** BRIEF **
Search the data for the word "orange". Reproduce every line where it is found.

Object transformation records:
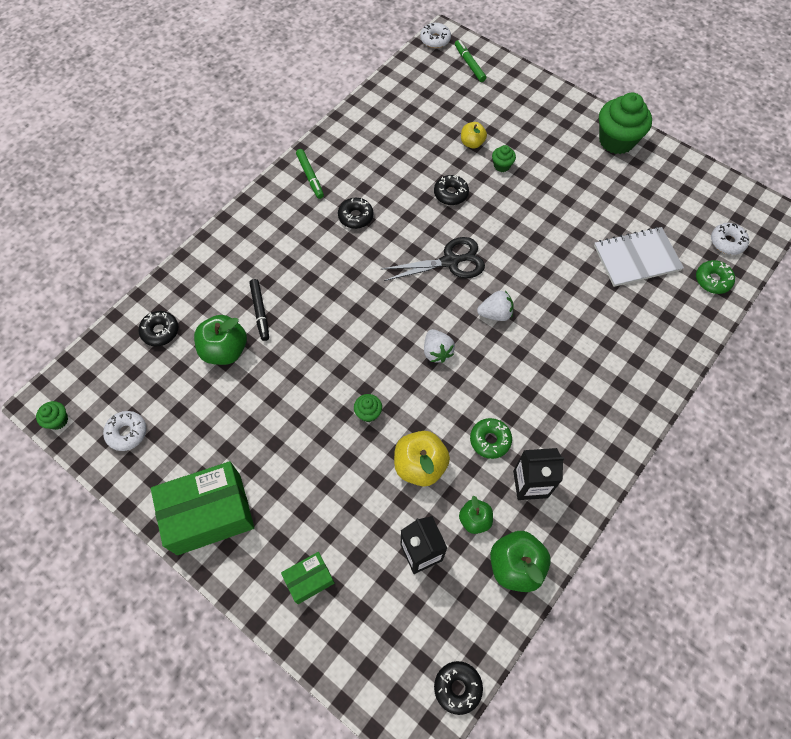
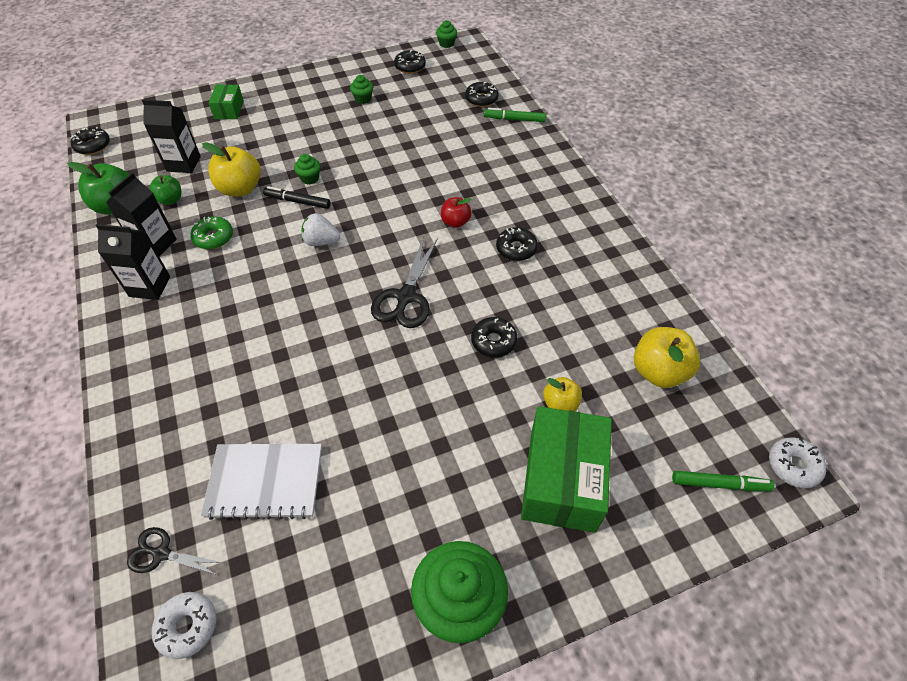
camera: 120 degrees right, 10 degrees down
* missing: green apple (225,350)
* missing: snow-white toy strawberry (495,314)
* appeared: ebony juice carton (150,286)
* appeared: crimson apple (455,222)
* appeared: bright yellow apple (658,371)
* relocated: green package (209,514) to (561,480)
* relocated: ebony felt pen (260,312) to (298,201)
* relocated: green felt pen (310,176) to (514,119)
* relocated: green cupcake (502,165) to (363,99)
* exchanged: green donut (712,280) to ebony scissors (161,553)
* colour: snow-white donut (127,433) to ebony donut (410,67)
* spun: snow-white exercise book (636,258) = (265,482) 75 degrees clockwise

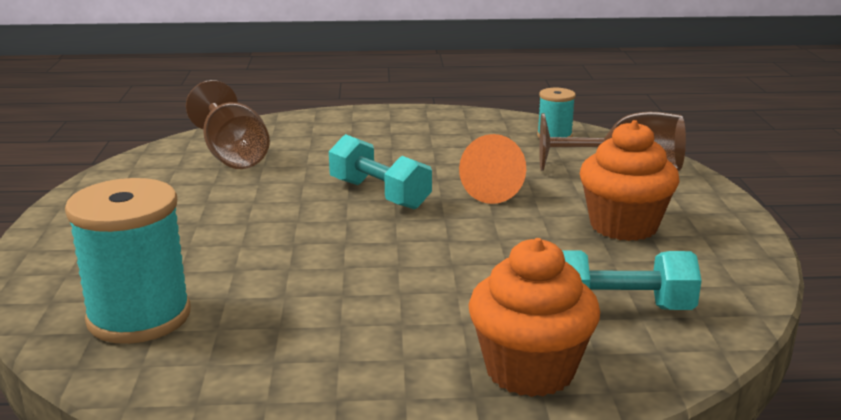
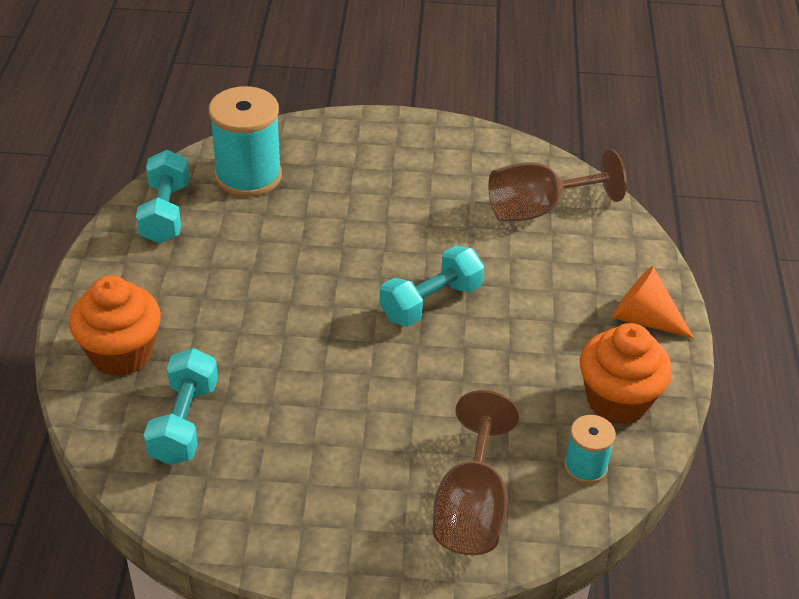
camera: 95 degrees right, 20 degrees up
* appeared: teal dumbbell (165,213)
* relocated: orange solid cone (497,191) to (644,319)
* relocated: orange cupcake (623,226) to (617,400)

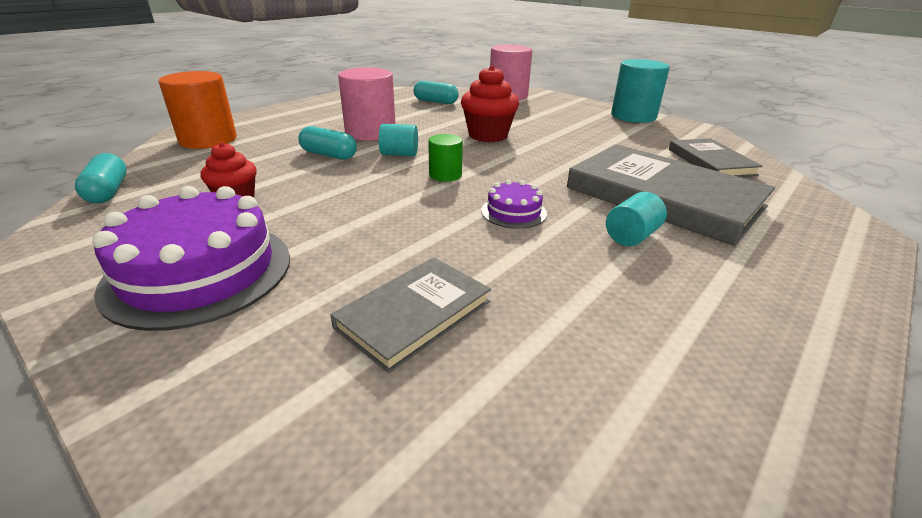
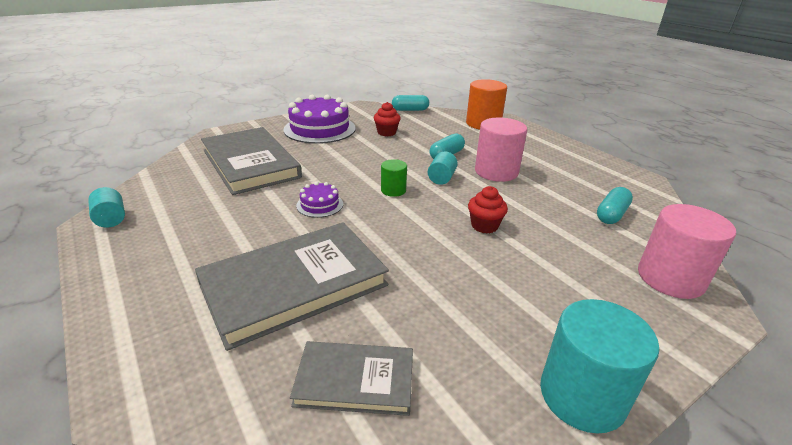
camera: 105 degrees right, 0 degrees up
* relocated: teal cylinder (631,236) to (111,219)
* size: ash-grey book (414,314) = (250,164) x1.81
* size: crimson cupcake (488,135) = (484,226) x0.64

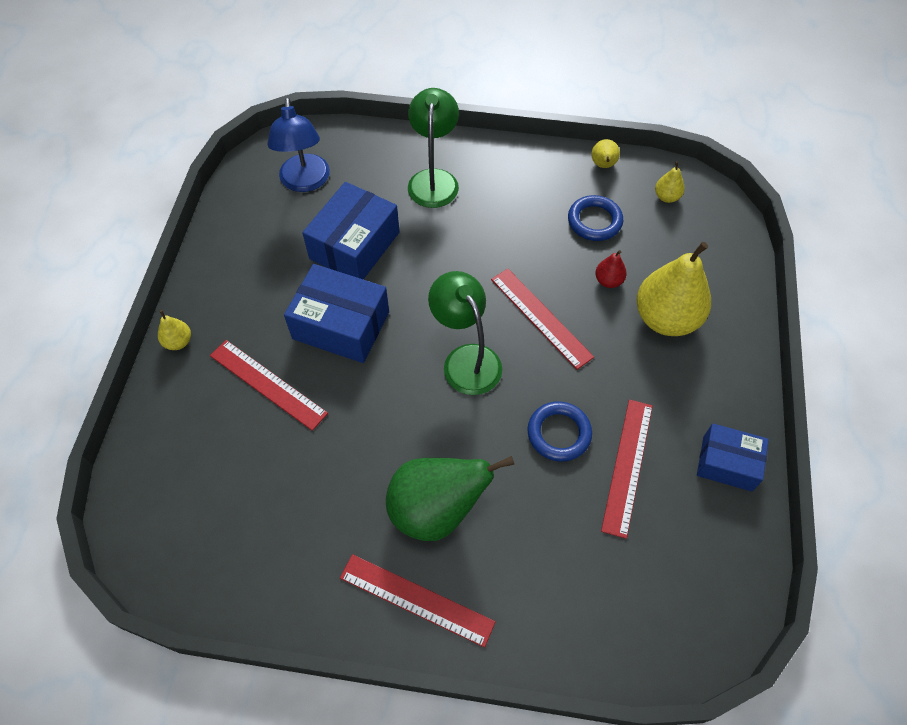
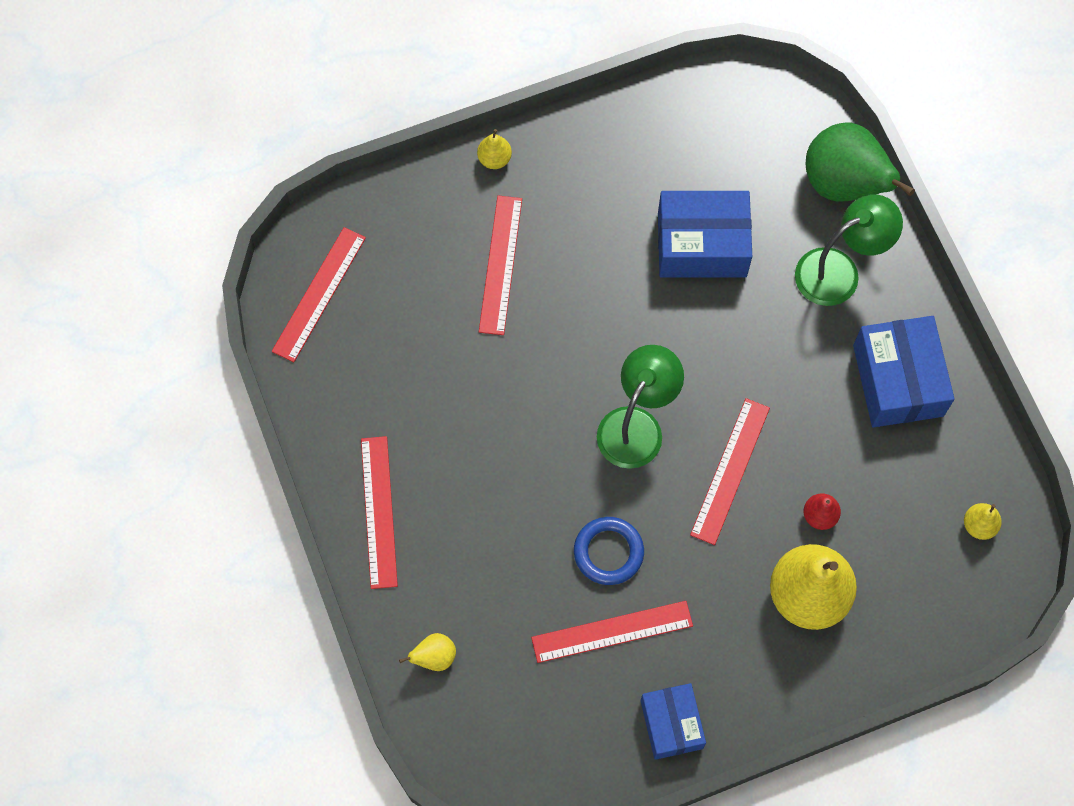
camera: 60 degrees right, 10 degrees up
* missing: blue lamp (305,182)
* missing: blue torus (594,221)
* appeared: crimson measuring stick (319,294)
* relocated: blue package (341,325) to (898,380)
* relocated: green pear (436,510) to (844,185)
* relocated: bright yellow pear (603,165) to (434,657)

** OUTPUT OF THE TASK **
* relocated: orange solid cone (497,191) to (644,319)
* relocated: orange cupcake (623,226) to (617,400)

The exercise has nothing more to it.